**DATA EXTRACTS:**

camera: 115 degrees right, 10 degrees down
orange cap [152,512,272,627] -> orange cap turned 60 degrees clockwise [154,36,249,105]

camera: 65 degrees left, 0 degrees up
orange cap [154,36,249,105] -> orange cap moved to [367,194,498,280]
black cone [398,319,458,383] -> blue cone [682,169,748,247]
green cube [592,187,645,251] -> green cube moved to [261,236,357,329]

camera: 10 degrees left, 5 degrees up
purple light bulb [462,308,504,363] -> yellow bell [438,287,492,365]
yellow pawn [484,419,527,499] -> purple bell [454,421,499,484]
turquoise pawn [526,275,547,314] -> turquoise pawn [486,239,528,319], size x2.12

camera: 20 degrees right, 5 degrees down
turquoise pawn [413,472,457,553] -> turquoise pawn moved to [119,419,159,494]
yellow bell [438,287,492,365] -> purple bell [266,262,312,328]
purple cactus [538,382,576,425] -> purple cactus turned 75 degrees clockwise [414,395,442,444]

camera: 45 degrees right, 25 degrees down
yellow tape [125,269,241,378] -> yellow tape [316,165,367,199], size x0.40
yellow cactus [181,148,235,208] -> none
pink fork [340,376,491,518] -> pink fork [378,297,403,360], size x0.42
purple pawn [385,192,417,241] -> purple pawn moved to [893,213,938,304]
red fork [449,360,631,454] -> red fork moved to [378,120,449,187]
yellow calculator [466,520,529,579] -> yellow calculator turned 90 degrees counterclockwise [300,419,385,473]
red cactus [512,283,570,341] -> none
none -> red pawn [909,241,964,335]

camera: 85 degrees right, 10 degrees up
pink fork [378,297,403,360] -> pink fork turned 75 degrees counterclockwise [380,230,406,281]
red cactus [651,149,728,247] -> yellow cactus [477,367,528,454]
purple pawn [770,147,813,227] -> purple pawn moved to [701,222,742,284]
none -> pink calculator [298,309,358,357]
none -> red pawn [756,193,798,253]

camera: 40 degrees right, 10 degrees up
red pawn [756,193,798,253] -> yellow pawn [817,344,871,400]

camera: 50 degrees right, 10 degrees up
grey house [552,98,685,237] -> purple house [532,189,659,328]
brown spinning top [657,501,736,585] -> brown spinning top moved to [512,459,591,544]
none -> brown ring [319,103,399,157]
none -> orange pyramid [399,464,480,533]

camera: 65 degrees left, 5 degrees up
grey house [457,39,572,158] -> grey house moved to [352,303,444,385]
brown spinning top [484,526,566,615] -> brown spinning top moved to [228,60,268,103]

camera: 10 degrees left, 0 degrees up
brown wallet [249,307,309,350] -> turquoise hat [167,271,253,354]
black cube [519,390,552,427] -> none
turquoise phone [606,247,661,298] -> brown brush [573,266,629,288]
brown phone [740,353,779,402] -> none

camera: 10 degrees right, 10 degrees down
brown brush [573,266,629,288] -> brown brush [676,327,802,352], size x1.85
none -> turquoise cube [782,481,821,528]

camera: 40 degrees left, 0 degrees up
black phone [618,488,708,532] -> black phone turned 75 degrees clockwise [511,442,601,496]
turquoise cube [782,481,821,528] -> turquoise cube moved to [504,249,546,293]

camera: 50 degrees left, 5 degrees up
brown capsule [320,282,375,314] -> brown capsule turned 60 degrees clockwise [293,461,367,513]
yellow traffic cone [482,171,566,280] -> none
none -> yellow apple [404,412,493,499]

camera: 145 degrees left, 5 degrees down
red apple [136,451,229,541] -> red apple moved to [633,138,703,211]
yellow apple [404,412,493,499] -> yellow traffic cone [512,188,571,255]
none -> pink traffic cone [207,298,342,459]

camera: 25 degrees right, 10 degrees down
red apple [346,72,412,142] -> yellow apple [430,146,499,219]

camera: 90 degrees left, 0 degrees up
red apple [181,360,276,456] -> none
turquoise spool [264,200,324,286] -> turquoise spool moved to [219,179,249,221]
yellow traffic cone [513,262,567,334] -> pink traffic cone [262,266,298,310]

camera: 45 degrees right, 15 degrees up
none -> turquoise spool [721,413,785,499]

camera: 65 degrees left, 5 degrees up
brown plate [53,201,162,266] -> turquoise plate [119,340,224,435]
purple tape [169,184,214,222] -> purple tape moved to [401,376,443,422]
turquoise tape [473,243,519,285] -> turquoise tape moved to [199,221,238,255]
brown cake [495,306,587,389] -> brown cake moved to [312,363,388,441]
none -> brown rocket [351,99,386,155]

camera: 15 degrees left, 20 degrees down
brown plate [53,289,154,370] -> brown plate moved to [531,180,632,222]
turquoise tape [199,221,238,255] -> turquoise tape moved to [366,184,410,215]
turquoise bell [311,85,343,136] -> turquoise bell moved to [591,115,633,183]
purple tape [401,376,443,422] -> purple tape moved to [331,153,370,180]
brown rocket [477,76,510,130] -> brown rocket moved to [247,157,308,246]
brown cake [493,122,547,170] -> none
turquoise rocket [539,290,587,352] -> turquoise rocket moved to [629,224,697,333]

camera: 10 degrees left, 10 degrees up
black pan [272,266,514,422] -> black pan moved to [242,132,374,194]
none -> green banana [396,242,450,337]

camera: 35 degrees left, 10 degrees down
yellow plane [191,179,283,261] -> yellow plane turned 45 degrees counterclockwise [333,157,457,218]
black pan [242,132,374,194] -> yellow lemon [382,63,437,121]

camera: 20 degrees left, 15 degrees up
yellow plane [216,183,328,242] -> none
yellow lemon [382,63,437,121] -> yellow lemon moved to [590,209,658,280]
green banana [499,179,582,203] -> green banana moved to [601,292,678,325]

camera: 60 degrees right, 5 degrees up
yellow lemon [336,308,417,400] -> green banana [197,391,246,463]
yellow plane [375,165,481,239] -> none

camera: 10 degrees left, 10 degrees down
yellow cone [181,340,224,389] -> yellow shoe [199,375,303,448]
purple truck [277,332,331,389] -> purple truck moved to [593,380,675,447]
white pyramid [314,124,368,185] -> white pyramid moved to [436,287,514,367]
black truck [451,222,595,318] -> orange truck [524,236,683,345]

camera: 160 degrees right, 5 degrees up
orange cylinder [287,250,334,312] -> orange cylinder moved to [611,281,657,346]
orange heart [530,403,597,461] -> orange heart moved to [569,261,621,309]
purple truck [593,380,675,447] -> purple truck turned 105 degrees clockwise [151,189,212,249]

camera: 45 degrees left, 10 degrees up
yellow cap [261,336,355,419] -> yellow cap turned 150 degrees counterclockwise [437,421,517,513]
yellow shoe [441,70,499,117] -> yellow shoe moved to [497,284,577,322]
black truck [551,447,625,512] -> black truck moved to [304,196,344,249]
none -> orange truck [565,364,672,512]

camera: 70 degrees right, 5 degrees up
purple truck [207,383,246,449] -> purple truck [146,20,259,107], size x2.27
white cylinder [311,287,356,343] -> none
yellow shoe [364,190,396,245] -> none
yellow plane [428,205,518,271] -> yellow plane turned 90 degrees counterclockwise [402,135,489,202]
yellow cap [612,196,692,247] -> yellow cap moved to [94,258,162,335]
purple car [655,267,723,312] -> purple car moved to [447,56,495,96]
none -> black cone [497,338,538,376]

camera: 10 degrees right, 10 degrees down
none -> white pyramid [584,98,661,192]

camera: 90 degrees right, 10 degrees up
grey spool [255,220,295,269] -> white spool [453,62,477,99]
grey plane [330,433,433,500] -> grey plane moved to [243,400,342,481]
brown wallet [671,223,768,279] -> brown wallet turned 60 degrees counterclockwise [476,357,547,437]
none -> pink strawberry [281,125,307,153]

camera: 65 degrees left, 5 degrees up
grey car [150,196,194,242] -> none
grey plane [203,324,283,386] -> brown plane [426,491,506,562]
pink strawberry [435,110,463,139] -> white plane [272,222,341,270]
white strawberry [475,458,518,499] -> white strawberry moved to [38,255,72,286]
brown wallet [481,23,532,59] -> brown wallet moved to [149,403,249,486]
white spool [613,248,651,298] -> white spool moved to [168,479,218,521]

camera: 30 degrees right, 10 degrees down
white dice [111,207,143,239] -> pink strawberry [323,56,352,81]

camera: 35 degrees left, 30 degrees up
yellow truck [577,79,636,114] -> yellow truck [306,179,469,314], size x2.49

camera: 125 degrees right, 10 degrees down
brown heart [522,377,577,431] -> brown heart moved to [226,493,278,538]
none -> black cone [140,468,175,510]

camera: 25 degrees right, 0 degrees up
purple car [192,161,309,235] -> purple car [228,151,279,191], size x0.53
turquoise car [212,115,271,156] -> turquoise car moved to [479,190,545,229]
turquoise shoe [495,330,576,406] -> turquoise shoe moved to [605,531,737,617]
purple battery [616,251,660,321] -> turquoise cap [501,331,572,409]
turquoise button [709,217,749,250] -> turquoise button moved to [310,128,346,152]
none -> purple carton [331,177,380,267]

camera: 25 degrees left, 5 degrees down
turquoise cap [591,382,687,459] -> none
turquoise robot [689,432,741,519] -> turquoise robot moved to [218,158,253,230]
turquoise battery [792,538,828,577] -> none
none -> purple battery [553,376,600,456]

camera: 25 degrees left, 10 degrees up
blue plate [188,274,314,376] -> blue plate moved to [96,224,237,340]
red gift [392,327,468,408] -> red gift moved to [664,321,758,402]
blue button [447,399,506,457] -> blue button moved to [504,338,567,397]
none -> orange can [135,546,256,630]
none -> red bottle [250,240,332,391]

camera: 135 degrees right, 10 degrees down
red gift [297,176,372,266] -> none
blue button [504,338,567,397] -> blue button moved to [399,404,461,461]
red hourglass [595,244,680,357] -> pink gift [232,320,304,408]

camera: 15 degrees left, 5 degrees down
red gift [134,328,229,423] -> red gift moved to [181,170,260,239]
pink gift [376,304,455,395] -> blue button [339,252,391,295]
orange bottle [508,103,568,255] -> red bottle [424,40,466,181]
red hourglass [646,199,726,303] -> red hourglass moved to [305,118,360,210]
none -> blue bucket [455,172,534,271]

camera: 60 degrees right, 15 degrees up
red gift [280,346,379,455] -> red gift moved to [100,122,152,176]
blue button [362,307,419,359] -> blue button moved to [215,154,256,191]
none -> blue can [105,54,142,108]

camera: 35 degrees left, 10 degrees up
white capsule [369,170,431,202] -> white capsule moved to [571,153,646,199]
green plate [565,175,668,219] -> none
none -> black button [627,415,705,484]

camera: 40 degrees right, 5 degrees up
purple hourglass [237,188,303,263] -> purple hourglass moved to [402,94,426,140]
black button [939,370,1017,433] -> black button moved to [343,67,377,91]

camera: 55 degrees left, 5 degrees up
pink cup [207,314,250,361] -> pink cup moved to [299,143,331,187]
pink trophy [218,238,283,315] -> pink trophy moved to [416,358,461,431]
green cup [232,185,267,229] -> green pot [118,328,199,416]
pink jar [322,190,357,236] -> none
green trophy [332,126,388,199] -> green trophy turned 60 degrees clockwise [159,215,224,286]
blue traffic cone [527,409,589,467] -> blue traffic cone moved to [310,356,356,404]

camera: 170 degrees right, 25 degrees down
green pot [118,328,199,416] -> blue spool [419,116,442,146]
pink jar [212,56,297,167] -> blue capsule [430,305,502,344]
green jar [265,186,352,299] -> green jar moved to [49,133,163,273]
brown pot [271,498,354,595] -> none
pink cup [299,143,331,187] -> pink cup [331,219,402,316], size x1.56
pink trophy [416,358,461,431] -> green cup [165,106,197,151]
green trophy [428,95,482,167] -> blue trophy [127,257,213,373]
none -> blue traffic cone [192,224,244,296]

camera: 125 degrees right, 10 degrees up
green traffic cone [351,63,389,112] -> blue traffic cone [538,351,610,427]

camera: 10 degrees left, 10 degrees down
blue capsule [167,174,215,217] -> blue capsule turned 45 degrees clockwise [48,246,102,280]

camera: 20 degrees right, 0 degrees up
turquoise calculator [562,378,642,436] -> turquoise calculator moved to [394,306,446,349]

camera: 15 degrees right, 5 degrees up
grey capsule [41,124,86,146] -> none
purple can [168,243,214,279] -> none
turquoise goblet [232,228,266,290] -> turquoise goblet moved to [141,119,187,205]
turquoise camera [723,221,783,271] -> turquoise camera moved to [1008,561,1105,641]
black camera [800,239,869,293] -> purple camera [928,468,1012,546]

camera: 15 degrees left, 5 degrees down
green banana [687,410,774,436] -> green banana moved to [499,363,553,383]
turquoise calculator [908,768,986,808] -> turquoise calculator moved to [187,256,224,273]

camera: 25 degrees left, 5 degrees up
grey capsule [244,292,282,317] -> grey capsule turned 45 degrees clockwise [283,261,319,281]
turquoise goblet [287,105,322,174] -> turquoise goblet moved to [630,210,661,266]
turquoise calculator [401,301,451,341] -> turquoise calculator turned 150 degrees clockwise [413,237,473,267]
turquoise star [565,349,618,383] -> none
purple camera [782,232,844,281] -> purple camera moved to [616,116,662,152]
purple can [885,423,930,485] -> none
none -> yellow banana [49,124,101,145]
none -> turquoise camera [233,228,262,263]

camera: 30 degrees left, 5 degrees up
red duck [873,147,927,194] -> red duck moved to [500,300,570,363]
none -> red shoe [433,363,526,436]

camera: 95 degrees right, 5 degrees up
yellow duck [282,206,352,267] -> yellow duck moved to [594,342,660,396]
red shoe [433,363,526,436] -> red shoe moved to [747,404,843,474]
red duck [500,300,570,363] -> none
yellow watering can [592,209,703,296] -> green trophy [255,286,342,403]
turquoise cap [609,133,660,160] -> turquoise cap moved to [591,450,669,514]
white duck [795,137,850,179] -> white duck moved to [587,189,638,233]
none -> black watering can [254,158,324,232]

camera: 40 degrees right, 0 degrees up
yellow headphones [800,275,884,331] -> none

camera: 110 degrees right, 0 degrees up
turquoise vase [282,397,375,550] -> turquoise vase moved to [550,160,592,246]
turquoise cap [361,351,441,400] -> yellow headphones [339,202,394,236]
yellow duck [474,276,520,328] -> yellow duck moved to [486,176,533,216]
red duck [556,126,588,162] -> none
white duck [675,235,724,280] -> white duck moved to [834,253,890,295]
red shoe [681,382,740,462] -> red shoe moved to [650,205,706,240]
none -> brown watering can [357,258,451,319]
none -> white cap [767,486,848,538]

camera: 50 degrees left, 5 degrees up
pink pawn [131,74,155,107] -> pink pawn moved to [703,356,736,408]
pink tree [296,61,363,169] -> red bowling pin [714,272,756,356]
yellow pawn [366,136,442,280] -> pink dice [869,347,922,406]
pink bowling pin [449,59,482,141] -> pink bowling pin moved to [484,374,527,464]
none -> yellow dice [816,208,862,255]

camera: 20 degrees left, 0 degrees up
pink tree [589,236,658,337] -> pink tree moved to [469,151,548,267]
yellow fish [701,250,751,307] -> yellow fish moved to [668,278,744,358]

**EXERCISE DESCRIPTION:**
Return word for word the lines above from the line with "turquoise shoe [495,330,576,406]" to the line with "camera: 55 degrees left, 5 degrees up", including both and leaving out all others.

**RESPONSE FOR THIS EXERCISE:**
turquoise shoe [495,330,576,406] -> turquoise shoe moved to [605,531,737,617]
purple battery [616,251,660,321] -> turquoise cap [501,331,572,409]
turquoise button [709,217,749,250] -> turquoise button moved to [310,128,346,152]
none -> purple carton [331,177,380,267]

camera: 25 degrees left, 5 degrees down
turquoise cap [591,382,687,459] -> none
turquoise robot [689,432,741,519] -> turquoise robot moved to [218,158,253,230]
turquoise battery [792,538,828,577] -> none
none -> purple battery [553,376,600,456]

camera: 25 degrees left, 10 degrees up
blue plate [188,274,314,376] -> blue plate moved to [96,224,237,340]
red gift [392,327,468,408] -> red gift moved to [664,321,758,402]
blue button [447,399,506,457] -> blue button moved to [504,338,567,397]
none -> orange can [135,546,256,630]
none -> red bottle [250,240,332,391]

camera: 135 degrees right, 10 degrees down
red gift [297,176,372,266] -> none
blue button [504,338,567,397] -> blue button moved to [399,404,461,461]
red hourglass [595,244,680,357] -> pink gift [232,320,304,408]

camera: 15 degrees left, 5 degrees down
red gift [134,328,229,423] -> red gift moved to [181,170,260,239]
pink gift [376,304,455,395] -> blue button [339,252,391,295]
orange bottle [508,103,568,255] -> red bottle [424,40,466,181]
red hourglass [646,199,726,303] -> red hourglass moved to [305,118,360,210]
none -> blue bucket [455,172,534,271]

camera: 60 degrees right, 15 degrees up
red gift [280,346,379,455] -> red gift moved to [100,122,152,176]
blue button [362,307,419,359] -> blue button moved to [215,154,256,191]
none -> blue can [105,54,142,108]

camera: 35 degrees left, 10 degrees up
white capsule [369,170,431,202] -> white capsule moved to [571,153,646,199]
green plate [565,175,668,219] -> none
none -> black button [627,415,705,484]

camera: 40 degrees right, 5 degrees up
purple hourglass [237,188,303,263] -> purple hourglass moved to [402,94,426,140]
black button [939,370,1017,433] -> black button moved to [343,67,377,91]

camera: 55 degrees left, 5 degrees up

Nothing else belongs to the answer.